[Provided records]
▬▬▬
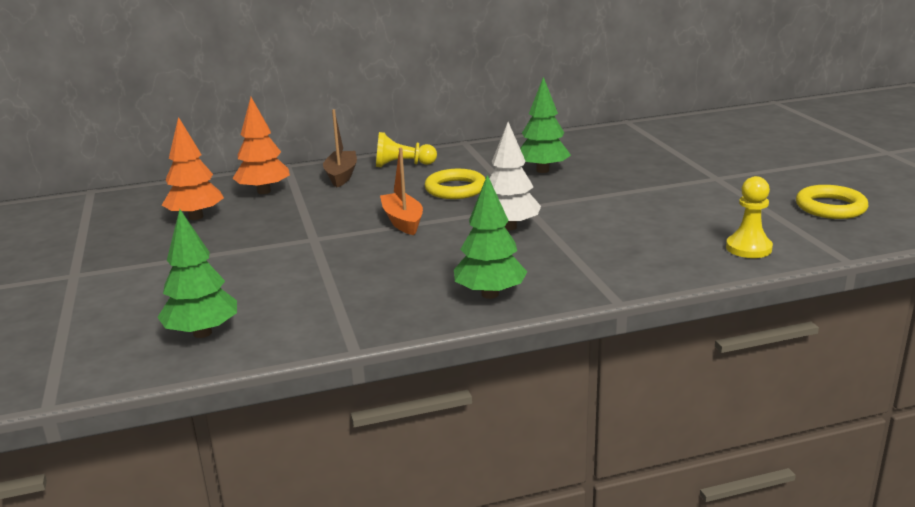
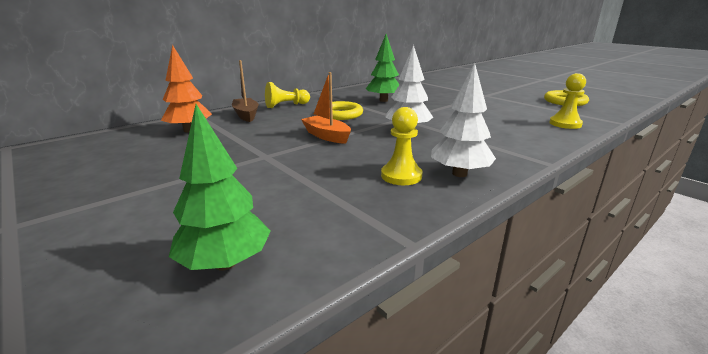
camera: 25 degrees left, 0 degrees up
orange tree [162,117,224,220] -> none
green tree [454,175,527,299] -> white tree [431,63,496,177]
none -> yellow pawn [381,107,422,185]

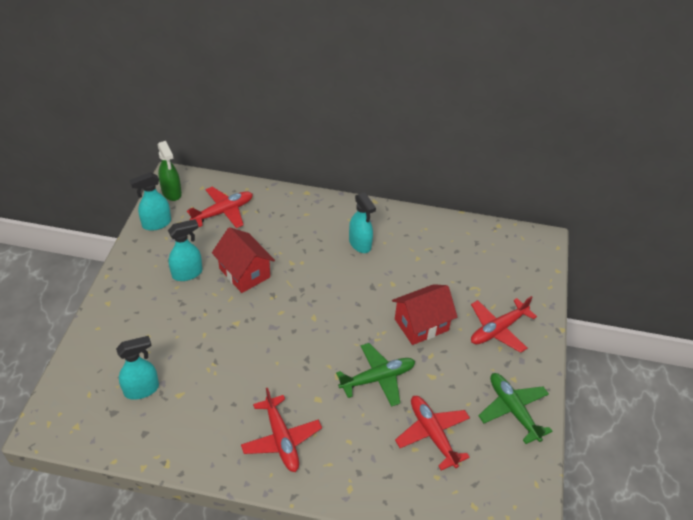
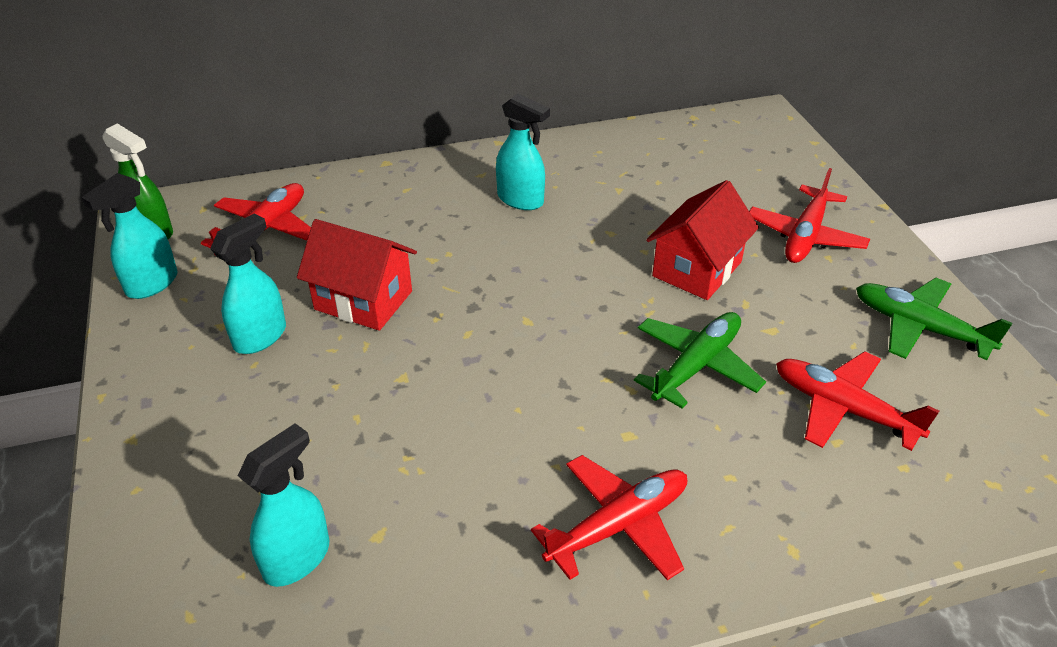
camera: 25 degrees left, 5 degrees down
red plane [241,388,322,472] -> red plane turned 75 degrees counterclockwise [531,455,687,580]

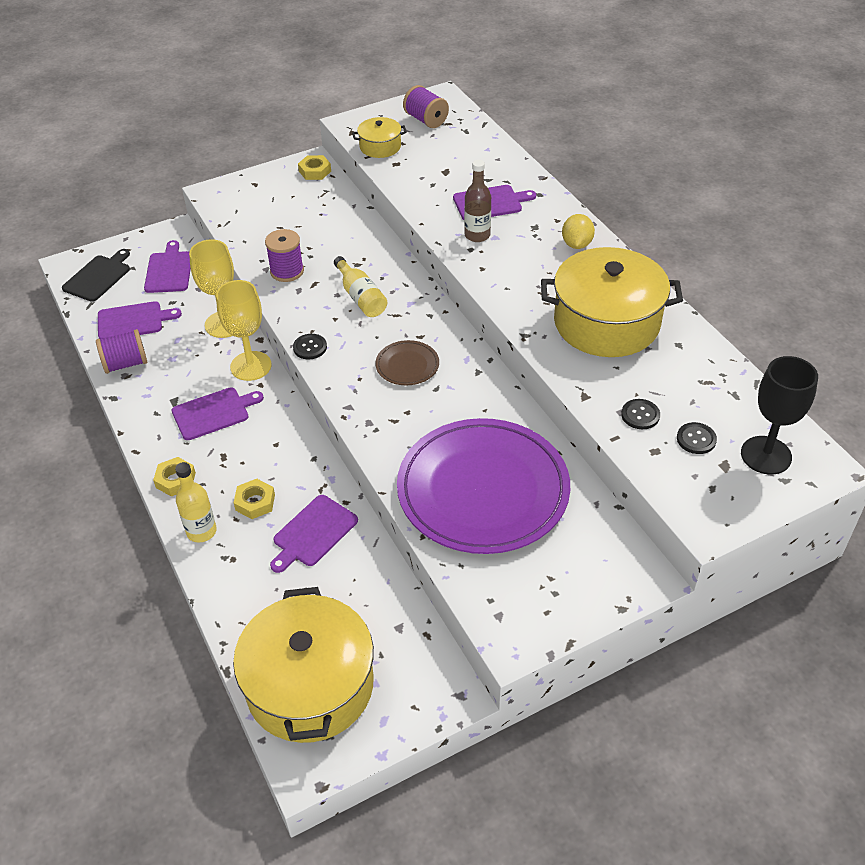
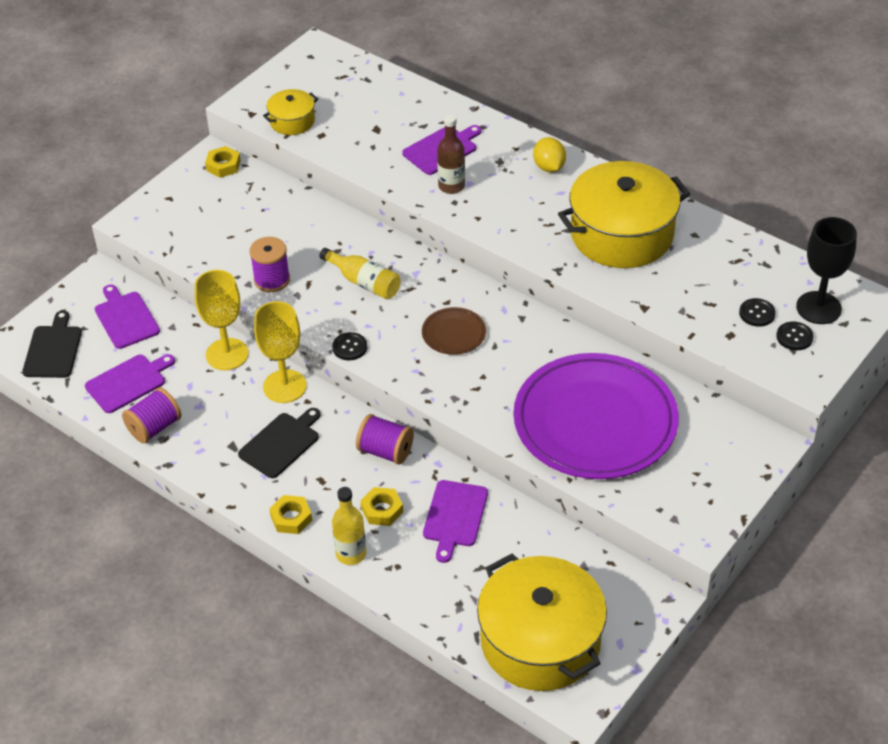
camera: 25 degrees left, 0 degrees up
purple cutting board [172,387,264,440] -> black cutting board [238,408,321,478]
purple spool [403,85,449,128] -> purple spool moved to [356,414,414,465]
black button [621,399,660,429] -> black button moved to [776,321,813,351]

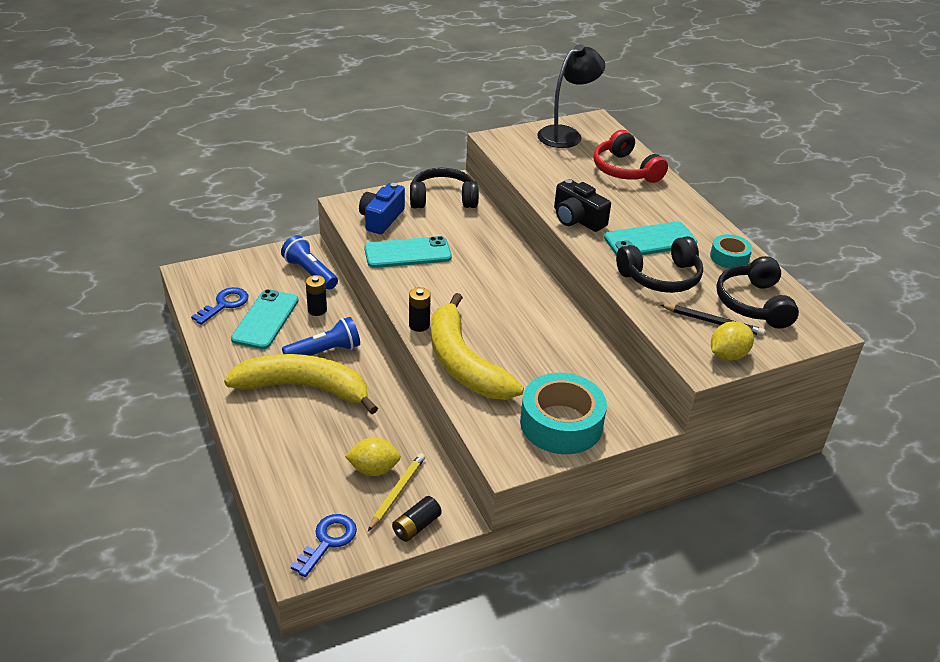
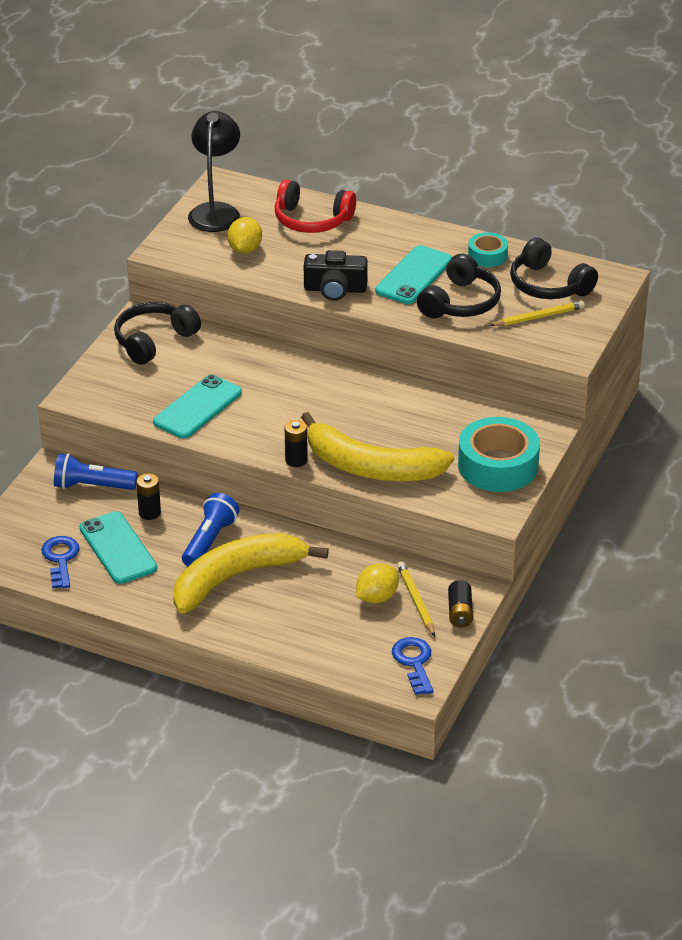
camera: 40 degrees left, 0 degrees up
blue camera [359,183,405,234] -> none
black pencil [660,304,765,336] -> yellow pencil [489,301,585,326]
yellow lemon [711,321,754,361] -> yellow lemon moved to [228,217,262,253]

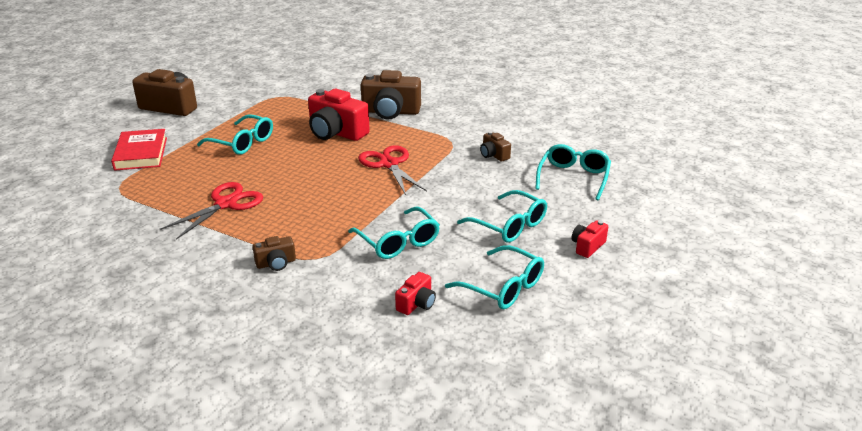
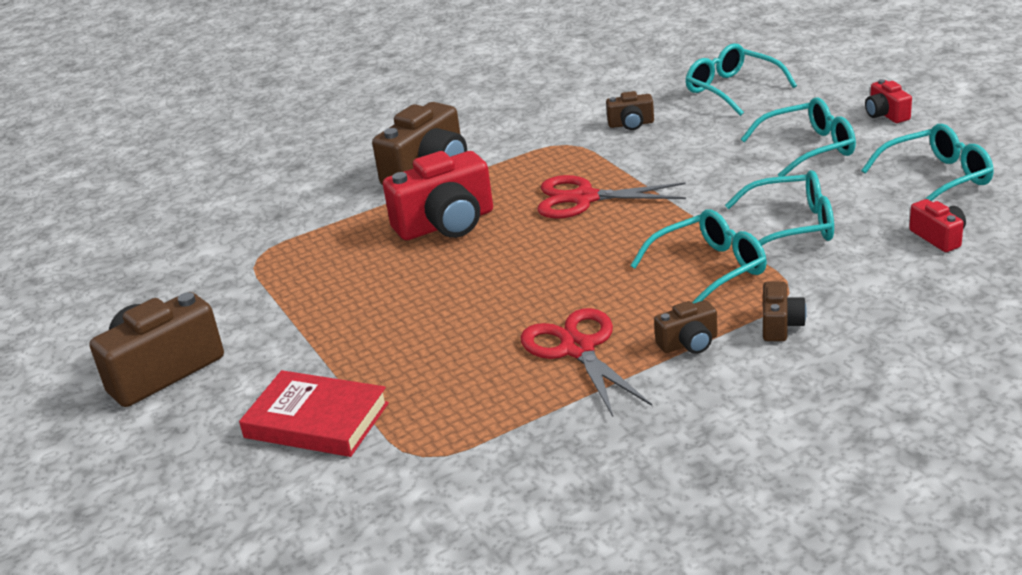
camera: 55 degrees left, 0 degrees up
turquoise glasses [197,114,273,155] -> turquoise glasses moved to [630,209,767,304]
none -> brown camera [654,300,717,354]

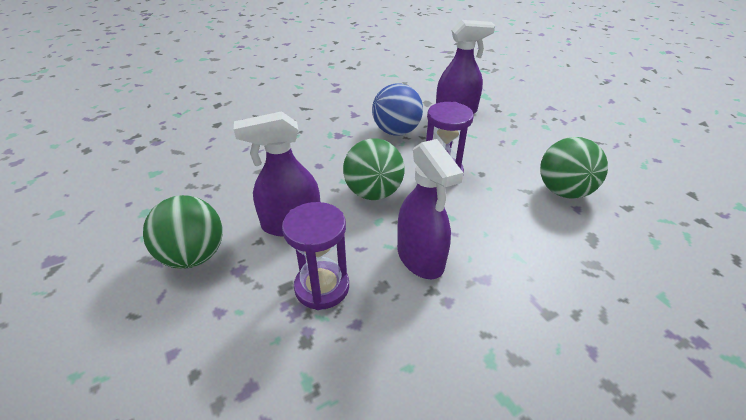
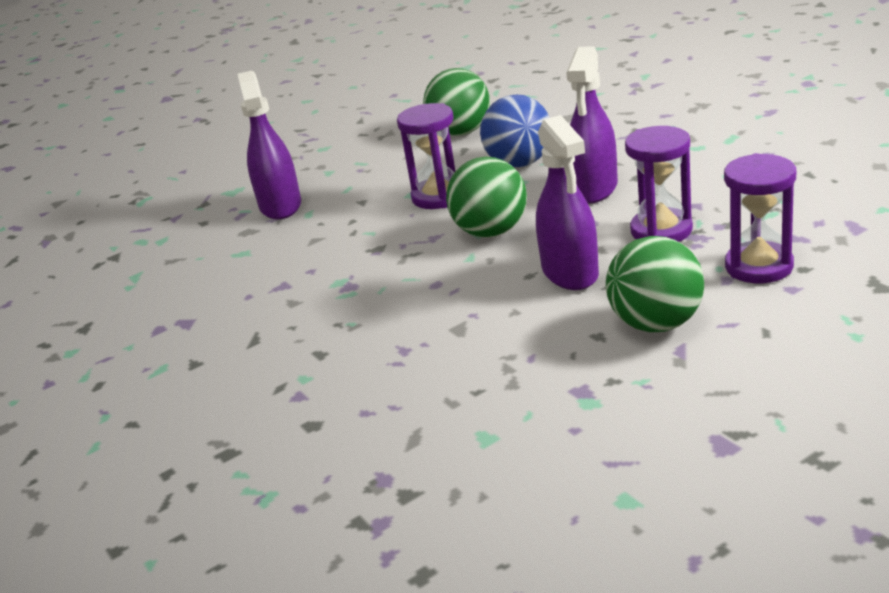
camera: 90 degrees left, 10 degrees down
blue ball [372,83,423,136] -> blue ball moved to [480,94,550,167]
purple spray bottle [397,139,463,279] -> purple spray bottle turned 135 degrees clockwise [566,46,618,204]
none -> purple hourglass [724,153,796,283]

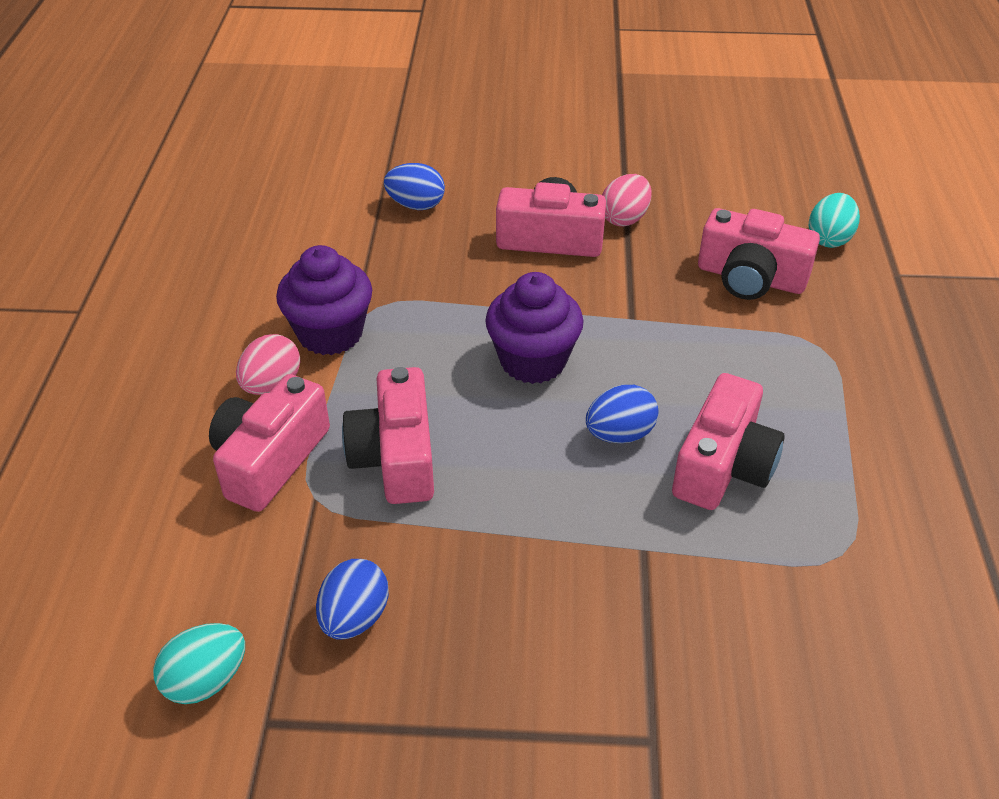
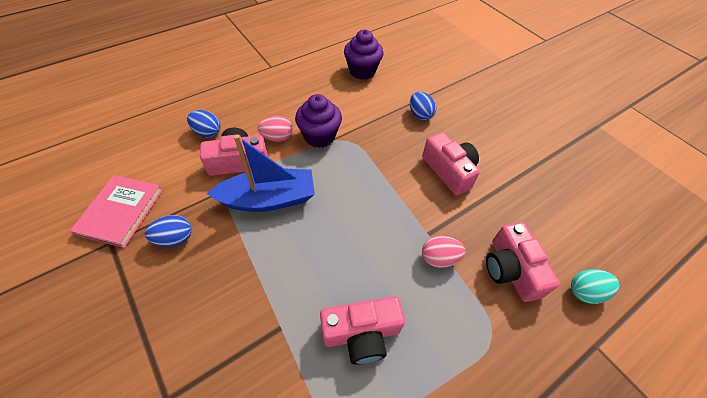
camera: 50 degrees right, 10 degrees up
turquoise egg [153,623,245,704] -> pink book [70,175,163,248]
pink camera [342,367,434,504] -> blue boat [207,135,315,212]
purple cupcake [485,272,584,384] -> purple cupcake moved to [344,30,384,80]
blue egg [586,385,659,443] -> blue egg moved to [187,110,221,138]
pink egg [602,174,652,226] -> pink egg moved to [422,236,466,268]

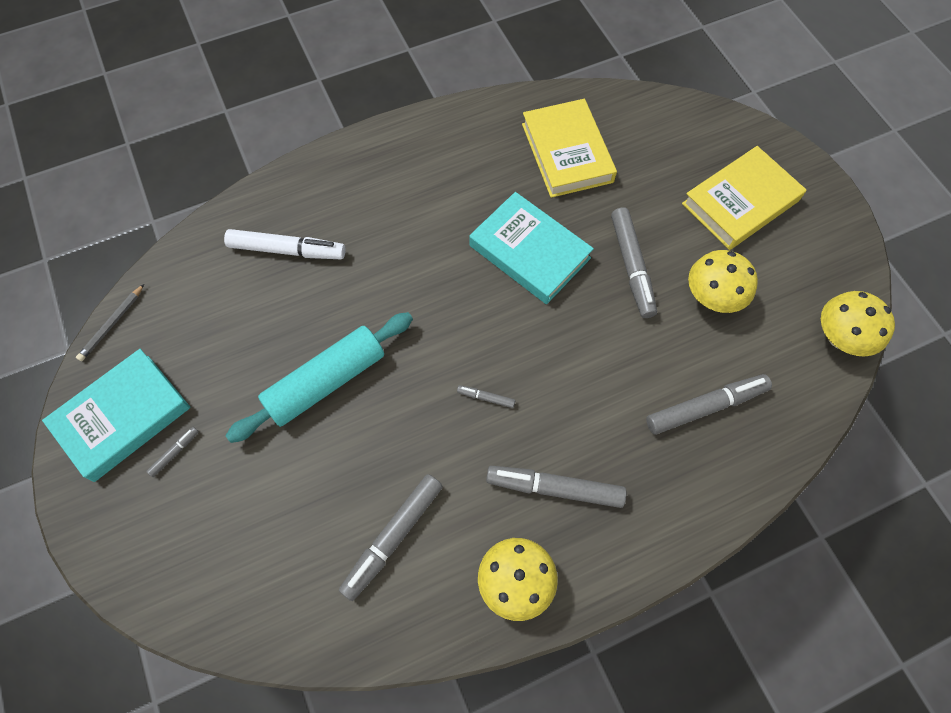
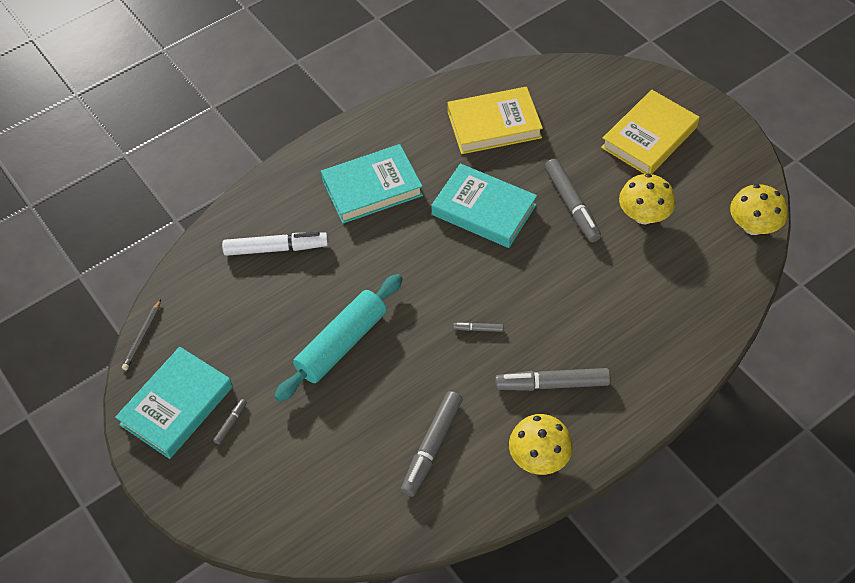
camera: 10 degrees left, 10 degrees down
yellow book [522,99,617,198] -> yellow book turned 75 degrees counterclockwise [447,87,543,154]
grey marker [646,374,772,435] -> none
none -> turquoise book [321,144,423,223]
▬▬▬
[The problem]
Out of the records above, please copy exactly the lines from the line with "camera: 40 degrees left, 0 degrees up" up to and including the line with "turquoise glasses [197,114,273,155]", minus the pictures.

[Task answer]
camera: 40 degrees left, 0 degrees up
blue camera [359,183,405,234] -> none
black pencil [660,304,765,336] -> yellow pencil [489,301,585,326]
yellow lemon [711,321,754,361] -> yellow lemon moved to [228,217,262,253]

camera: 55 degrees left, 0 degrees up
turquoise glasses [197,114,273,155] -> turquoise glasses moved to [630,209,767,304]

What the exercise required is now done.